**Stated exercise**.
In the listing that follows, the range to quote begins at the line that has "Mask every instance" and ends after the line that has "Answer in <instances>...</instances>."; quote it verbatim and add nothing.

**Supplied data**.
* begin *
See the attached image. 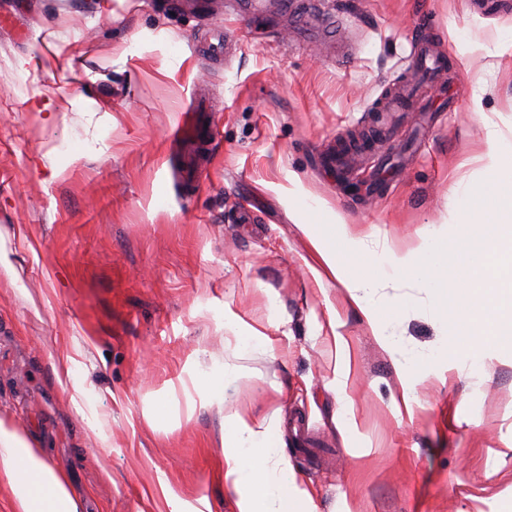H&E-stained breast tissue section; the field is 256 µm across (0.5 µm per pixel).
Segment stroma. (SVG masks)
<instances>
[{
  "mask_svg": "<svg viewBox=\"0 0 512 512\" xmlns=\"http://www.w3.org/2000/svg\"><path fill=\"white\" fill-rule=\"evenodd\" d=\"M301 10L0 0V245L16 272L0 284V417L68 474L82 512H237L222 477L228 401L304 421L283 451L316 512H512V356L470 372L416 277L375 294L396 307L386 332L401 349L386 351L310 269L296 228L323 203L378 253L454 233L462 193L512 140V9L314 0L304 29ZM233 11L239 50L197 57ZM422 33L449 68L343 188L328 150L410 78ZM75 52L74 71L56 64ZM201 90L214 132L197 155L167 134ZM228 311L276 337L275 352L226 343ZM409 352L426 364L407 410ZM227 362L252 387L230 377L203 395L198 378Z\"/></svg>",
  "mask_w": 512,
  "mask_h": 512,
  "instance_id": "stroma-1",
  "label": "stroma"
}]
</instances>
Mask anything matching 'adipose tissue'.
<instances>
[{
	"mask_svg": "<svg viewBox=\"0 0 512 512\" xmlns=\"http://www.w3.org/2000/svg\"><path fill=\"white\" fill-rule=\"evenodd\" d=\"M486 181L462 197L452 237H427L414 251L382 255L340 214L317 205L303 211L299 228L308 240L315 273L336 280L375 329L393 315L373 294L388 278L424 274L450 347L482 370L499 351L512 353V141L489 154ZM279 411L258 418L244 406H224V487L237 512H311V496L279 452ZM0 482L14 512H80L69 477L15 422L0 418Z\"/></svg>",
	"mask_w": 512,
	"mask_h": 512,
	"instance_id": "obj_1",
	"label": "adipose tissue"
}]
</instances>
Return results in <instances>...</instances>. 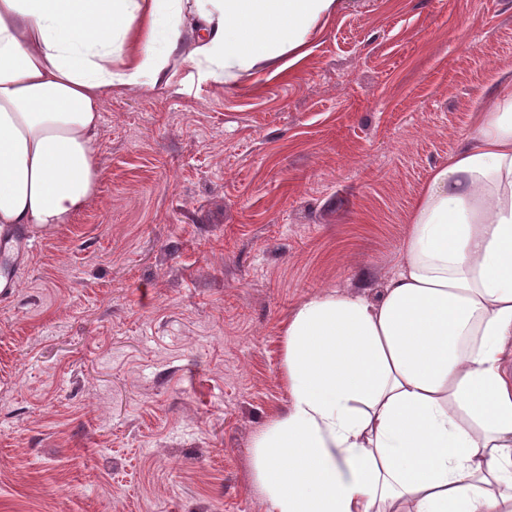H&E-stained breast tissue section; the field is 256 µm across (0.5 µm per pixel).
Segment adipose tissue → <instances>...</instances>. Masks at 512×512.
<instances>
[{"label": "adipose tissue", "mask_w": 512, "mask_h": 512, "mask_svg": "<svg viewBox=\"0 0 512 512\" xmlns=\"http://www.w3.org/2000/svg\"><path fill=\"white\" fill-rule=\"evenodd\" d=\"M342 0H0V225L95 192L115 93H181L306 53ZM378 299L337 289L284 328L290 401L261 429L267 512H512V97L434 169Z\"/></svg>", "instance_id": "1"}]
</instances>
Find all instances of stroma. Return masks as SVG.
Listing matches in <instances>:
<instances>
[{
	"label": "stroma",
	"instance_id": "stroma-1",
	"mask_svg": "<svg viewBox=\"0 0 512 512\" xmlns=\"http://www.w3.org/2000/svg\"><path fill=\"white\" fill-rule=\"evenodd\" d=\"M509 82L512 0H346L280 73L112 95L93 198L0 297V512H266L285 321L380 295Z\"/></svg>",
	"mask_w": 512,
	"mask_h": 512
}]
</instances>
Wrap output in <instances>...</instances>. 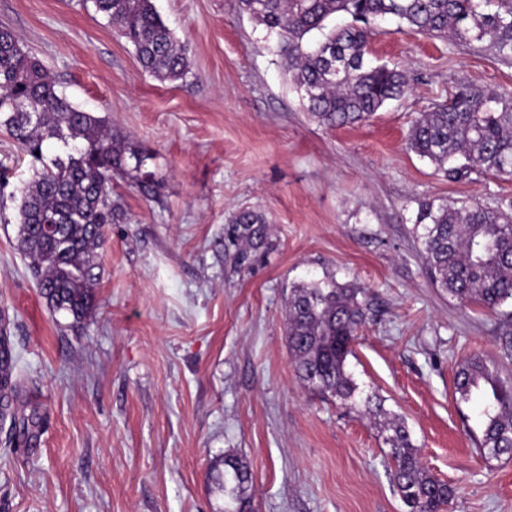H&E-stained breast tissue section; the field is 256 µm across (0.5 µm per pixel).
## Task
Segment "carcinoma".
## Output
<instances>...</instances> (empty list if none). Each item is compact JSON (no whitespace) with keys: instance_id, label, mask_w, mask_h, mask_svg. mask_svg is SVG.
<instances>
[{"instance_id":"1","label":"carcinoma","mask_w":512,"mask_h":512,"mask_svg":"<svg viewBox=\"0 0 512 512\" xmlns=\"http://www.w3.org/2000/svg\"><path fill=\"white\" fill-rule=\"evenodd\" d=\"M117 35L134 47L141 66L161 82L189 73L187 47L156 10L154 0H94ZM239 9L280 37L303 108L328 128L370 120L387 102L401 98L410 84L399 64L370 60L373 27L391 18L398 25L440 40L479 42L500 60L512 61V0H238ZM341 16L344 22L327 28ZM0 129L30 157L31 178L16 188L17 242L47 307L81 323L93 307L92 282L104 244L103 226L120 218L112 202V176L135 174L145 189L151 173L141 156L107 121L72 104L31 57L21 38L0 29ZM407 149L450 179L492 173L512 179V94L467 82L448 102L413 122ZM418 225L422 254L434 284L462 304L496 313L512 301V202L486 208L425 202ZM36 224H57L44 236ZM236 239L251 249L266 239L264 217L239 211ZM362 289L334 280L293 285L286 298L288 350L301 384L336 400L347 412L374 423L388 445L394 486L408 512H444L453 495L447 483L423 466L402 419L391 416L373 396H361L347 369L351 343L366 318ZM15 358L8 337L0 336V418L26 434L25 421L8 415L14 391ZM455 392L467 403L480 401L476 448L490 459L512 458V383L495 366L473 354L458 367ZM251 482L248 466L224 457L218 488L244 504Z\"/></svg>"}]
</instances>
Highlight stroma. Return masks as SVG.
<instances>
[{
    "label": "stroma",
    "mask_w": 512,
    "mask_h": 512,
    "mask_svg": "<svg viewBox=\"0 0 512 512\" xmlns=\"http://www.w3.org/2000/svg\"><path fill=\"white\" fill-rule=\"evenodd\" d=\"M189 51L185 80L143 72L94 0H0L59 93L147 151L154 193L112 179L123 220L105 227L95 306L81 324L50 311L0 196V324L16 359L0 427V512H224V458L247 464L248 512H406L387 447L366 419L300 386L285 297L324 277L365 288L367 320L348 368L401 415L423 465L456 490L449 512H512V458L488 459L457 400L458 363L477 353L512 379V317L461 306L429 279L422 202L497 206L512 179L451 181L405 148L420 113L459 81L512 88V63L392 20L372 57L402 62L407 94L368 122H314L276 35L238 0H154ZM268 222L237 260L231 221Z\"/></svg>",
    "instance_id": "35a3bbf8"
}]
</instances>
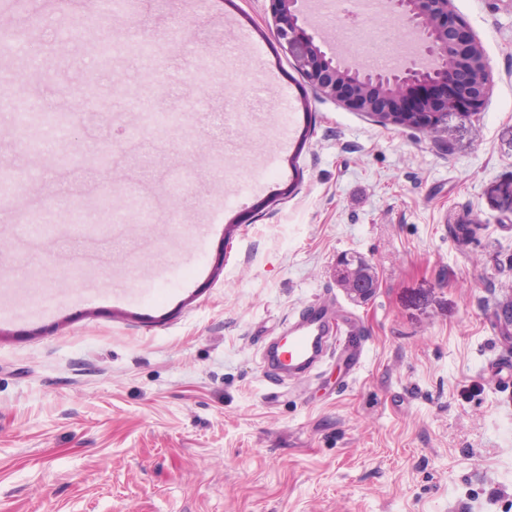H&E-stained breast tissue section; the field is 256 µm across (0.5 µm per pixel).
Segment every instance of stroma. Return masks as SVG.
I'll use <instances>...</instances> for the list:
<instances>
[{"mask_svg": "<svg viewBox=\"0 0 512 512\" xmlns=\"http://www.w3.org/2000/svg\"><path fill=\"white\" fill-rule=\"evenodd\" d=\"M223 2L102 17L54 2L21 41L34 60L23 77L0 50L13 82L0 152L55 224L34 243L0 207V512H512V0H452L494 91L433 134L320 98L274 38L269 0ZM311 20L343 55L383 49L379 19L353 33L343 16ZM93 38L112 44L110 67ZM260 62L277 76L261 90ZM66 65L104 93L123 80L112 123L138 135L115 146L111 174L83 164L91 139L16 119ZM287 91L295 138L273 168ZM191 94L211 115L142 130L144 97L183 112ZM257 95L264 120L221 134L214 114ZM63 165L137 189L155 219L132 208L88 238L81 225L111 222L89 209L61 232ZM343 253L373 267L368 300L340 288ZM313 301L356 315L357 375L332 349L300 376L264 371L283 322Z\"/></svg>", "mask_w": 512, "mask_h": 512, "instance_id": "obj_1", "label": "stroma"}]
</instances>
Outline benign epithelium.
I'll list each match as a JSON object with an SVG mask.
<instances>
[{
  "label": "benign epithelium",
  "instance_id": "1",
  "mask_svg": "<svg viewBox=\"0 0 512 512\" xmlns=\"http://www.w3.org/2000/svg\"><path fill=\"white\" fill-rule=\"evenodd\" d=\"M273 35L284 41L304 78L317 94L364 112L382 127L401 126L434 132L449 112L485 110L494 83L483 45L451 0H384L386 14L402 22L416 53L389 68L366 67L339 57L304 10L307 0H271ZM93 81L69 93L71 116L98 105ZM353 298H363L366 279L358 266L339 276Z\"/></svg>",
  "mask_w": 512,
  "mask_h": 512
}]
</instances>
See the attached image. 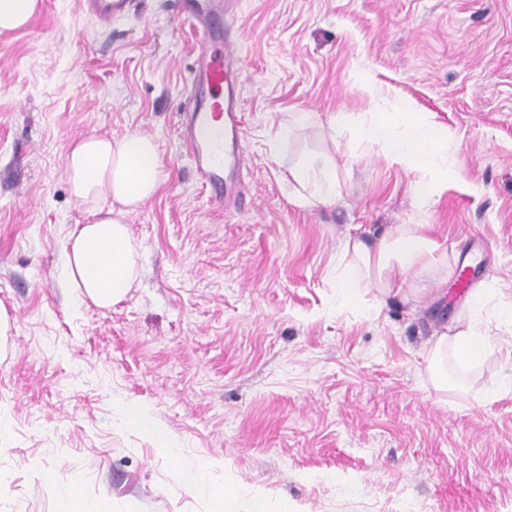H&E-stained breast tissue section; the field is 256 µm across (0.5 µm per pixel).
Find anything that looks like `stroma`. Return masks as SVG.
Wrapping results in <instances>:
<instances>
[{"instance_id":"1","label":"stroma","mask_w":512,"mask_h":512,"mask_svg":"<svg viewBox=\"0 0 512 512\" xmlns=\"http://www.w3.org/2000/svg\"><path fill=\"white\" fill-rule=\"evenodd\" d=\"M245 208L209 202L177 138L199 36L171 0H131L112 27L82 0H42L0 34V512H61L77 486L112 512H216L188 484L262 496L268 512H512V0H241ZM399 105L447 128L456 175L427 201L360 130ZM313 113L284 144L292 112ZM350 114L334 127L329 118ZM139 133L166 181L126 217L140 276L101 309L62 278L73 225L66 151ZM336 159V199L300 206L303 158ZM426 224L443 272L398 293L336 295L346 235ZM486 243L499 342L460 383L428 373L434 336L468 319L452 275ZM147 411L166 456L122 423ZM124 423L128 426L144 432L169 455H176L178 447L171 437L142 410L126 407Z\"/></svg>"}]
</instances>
* end *
* begin *
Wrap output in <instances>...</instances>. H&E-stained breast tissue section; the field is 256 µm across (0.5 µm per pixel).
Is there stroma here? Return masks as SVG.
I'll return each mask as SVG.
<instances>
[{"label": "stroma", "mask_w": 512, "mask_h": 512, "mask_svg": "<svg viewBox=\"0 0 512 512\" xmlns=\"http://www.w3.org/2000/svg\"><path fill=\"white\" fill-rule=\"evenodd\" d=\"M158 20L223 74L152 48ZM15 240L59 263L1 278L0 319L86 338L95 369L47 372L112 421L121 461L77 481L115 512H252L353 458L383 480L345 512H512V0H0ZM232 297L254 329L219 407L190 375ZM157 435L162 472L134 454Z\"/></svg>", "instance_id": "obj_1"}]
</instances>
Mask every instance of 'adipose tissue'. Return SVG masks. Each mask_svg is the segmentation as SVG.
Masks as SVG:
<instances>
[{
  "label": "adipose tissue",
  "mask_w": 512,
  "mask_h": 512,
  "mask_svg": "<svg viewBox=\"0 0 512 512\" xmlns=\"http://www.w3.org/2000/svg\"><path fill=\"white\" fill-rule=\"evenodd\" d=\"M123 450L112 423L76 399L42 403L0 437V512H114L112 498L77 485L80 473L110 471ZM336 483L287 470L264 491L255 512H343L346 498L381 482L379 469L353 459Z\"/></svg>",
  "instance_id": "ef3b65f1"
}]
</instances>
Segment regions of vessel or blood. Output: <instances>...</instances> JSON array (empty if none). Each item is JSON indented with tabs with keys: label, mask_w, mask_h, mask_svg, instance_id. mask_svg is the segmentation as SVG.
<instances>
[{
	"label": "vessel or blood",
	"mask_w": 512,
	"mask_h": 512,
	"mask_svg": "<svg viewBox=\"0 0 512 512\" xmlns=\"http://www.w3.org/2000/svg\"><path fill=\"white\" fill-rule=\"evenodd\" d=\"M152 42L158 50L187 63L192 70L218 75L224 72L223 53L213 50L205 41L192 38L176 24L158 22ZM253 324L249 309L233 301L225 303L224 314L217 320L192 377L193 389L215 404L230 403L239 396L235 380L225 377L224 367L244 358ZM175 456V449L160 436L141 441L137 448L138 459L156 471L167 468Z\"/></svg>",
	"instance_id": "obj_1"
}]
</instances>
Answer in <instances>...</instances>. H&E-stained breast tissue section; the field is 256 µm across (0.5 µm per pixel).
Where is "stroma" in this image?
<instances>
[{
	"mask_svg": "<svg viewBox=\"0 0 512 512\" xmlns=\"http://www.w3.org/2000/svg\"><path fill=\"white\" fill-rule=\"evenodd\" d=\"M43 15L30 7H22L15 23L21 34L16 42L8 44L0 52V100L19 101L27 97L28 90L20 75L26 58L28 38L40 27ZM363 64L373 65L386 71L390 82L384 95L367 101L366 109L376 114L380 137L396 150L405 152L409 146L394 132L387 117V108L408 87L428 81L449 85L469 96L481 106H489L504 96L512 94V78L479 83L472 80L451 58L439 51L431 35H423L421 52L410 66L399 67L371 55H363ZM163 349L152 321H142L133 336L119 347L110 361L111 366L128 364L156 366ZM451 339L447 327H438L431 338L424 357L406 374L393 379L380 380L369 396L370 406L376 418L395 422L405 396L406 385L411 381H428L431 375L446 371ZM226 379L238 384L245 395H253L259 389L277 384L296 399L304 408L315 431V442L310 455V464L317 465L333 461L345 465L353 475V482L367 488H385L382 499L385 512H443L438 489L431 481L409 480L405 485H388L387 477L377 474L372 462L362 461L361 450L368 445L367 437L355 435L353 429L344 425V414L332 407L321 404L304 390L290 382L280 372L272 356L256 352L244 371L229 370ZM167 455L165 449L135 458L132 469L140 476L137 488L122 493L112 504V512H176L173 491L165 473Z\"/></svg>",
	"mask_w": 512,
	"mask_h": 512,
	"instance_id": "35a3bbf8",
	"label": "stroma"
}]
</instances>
* end *
**Response**.
Mask every instance of 'adipose tissue'. Return SVG masks. Each mask_svg is the segmentation as SVG.
Masks as SVG:
<instances>
[{
  "label": "adipose tissue",
  "mask_w": 512,
  "mask_h": 512,
  "mask_svg": "<svg viewBox=\"0 0 512 512\" xmlns=\"http://www.w3.org/2000/svg\"><path fill=\"white\" fill-rule=\"evenodd\" d=\"M123 450L112 423L76 399L42 403L0 437V512H114L112 498L77 485L80 473L110 471ZM336 483L287 470L264 491L255 512H343L346 498L381 482L379 469L353 459Z\"/></svg>",
  "instance_id": "ef3b65f1"
}]
</instances>
Segment regions of vessel or blood. Output: <instances>...</instances> JSON array (empty if none). Each item is JSON indented with tabs with keys: label, mask_w, mask_h, mask_svg, instance_id. mask_svg is the segmentation as SVG.
<instances>
[{
	"label": "vessel or blood",
	"mask_w": 512,
	"mask_h": 512,
	"mask_svg": "<svg viewBox=\"0 0 512 512\" xmlns=\"http://www.w3.org/2000/svg\"><path fill=\"white\" fill-rule=\"evenodd\" d=\"M152 42L158 50L187 63L192 70L218 75L224 72L223 53L213 50L205 41L192 38L176 24L158 22ZM253 324L249 309L233 301L225 303L224 314L217 320L192 377L193 389L215 404L230 403L239 396L235 380L225 377L224 367L244 358ZM175 456V449L160 436L141 441L137 448L138 459L156 471L167 468Z\"/></svg>",
	"instance_id": "obj_1"
}]
</instances>
Answer in <instances>...</instances>. H&E-stained breast tissue section; the field is 256 µm across (0.5 µm per pixel).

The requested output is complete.